WHAT IS NEEDED: The response should be the records below, repeated exactly, with each picture left out.

Scene difference descriptions
+ + +

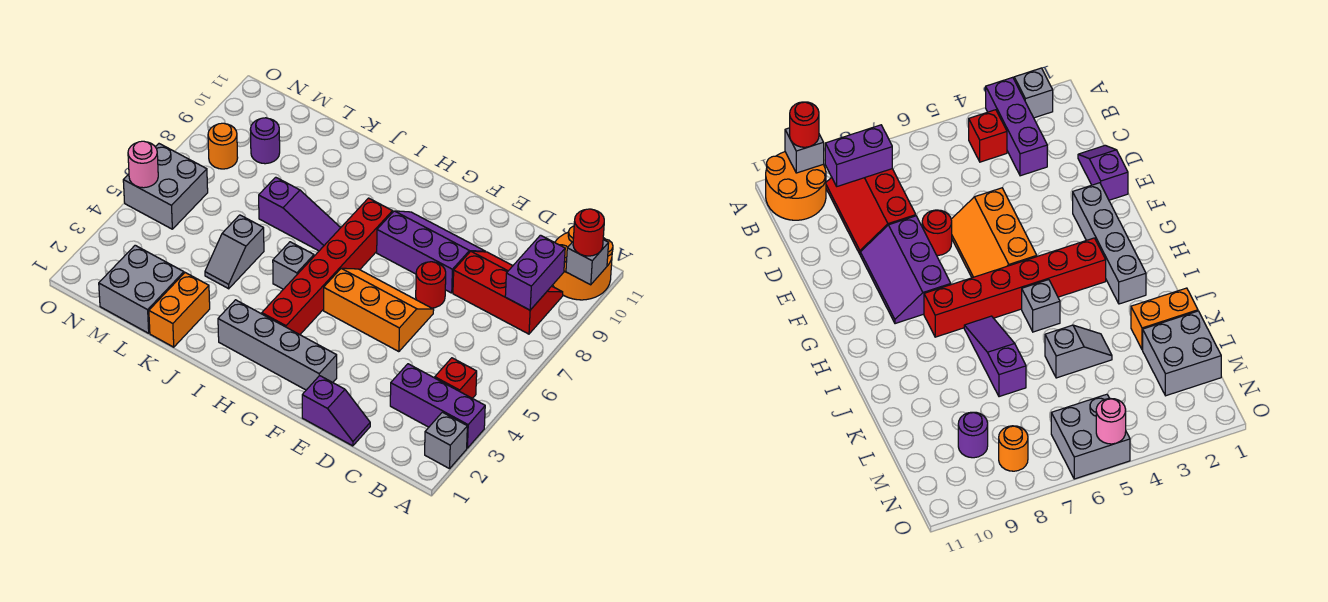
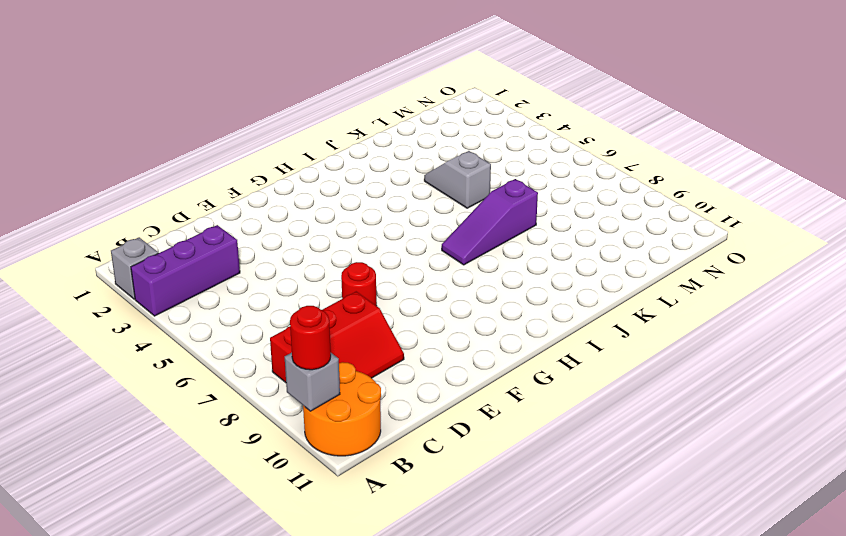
none -> red brick B4 level 1
none -> purple slope D1:E1 level 1 top E
none -> orange slope E5:G6 level 1 top 5

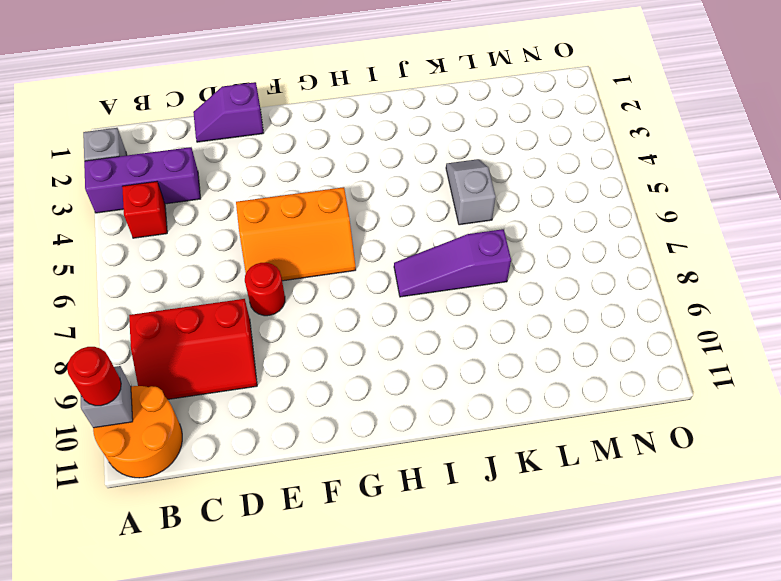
none -> purple slope E8:G9 level 1 top 8
none -> grey brick F2:I2 level 1
none -> red brick H3:H8 level 1

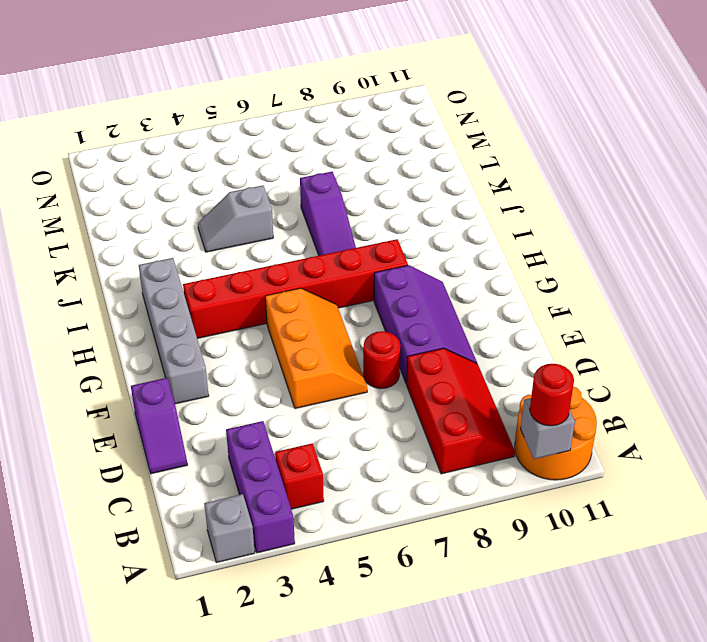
none -> grey brick I5 level 1
none -> orange brick K1:K2 level 1
none -> grey brick L1:M2 level 1

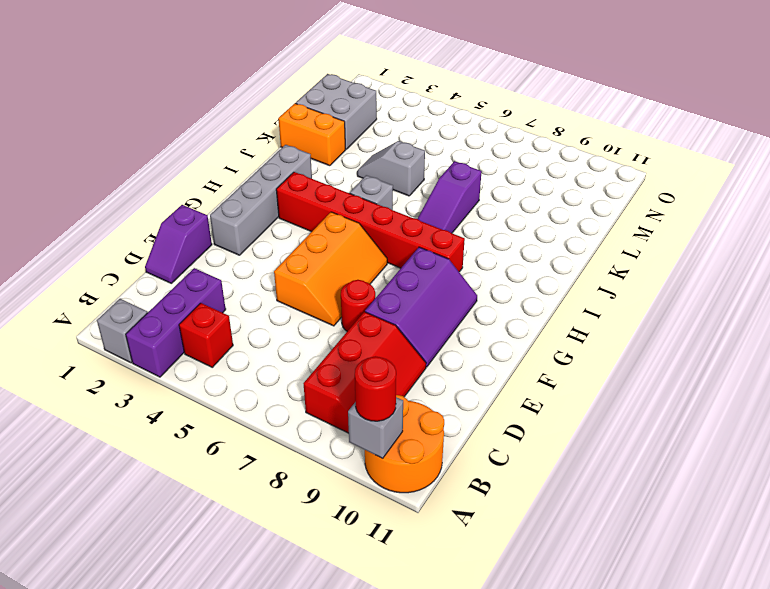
none -> purple round brick M9 level 1
none -> grey brick N5:O6 level 1
none -> orange round brick N8 level 1

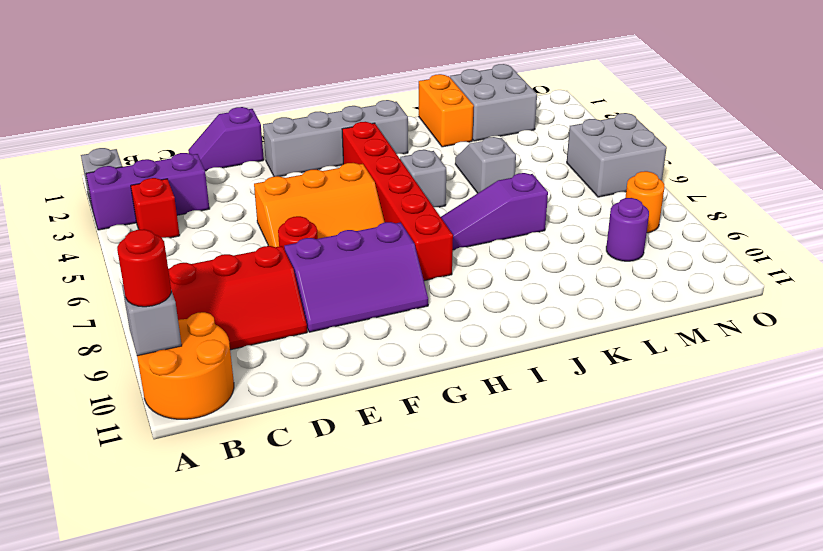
none -> purple brick B8:B9 level 2
none -> pink round brick O5 level 2

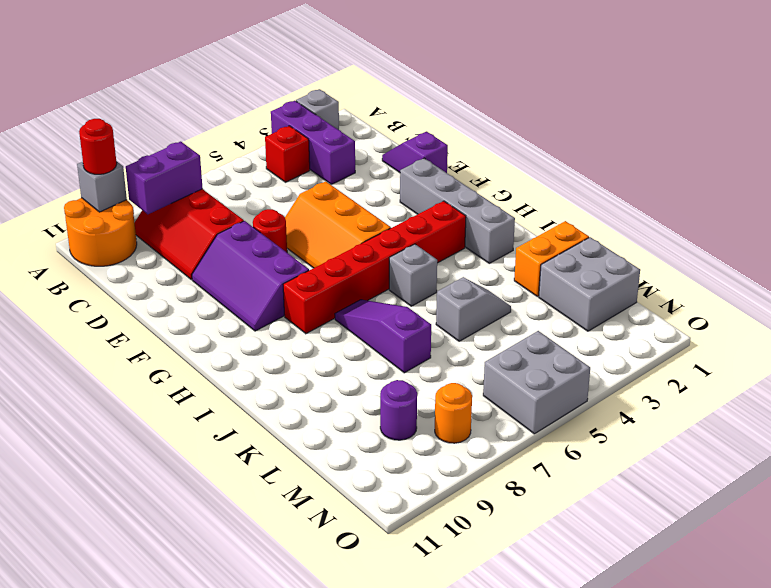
none -> pink round brick O5 level 2

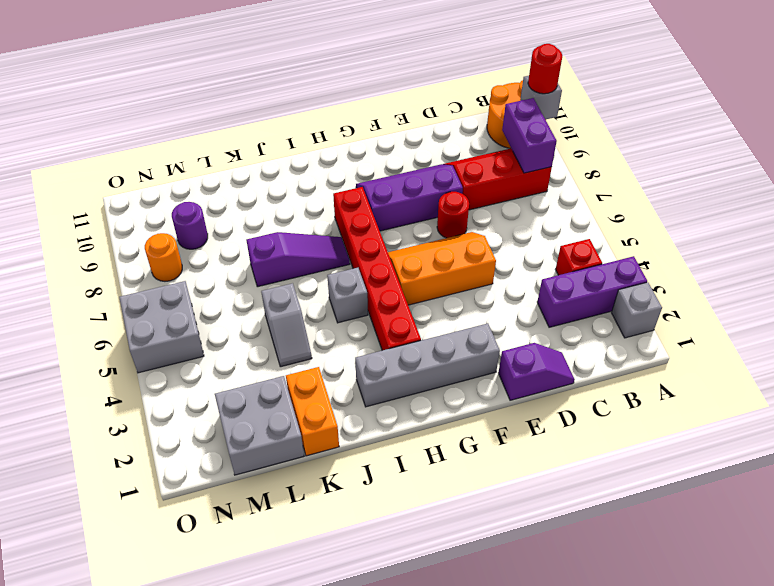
none -> pink round brick O5 level 2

+ + +

FINAL ANSWER:
none -> red brick B4 level 1
none -> purple slope D1:E1 level 1 top E
none -> orange slope E5:G6 level 1 top 5

none -> purple slope E8:G9 level 1 top 8
none -> grey brick F2:I2 level 1
none -> red brick H3:H8 level 1

none -> grey brick I5 level 1
none -> orange brick K1:K2 level 1
none -> grey brick L1:M2 level 1

none -> purple round brick M9 level 1
none -> grey brick N5:O6 level 1
none -> orange round brick N8 level 1

none -> purple brick B8:B9 level 2
none -> pink round brick O5 level 2

none -> pink round brick O5 level 2

none -> pink round brick O5 level 2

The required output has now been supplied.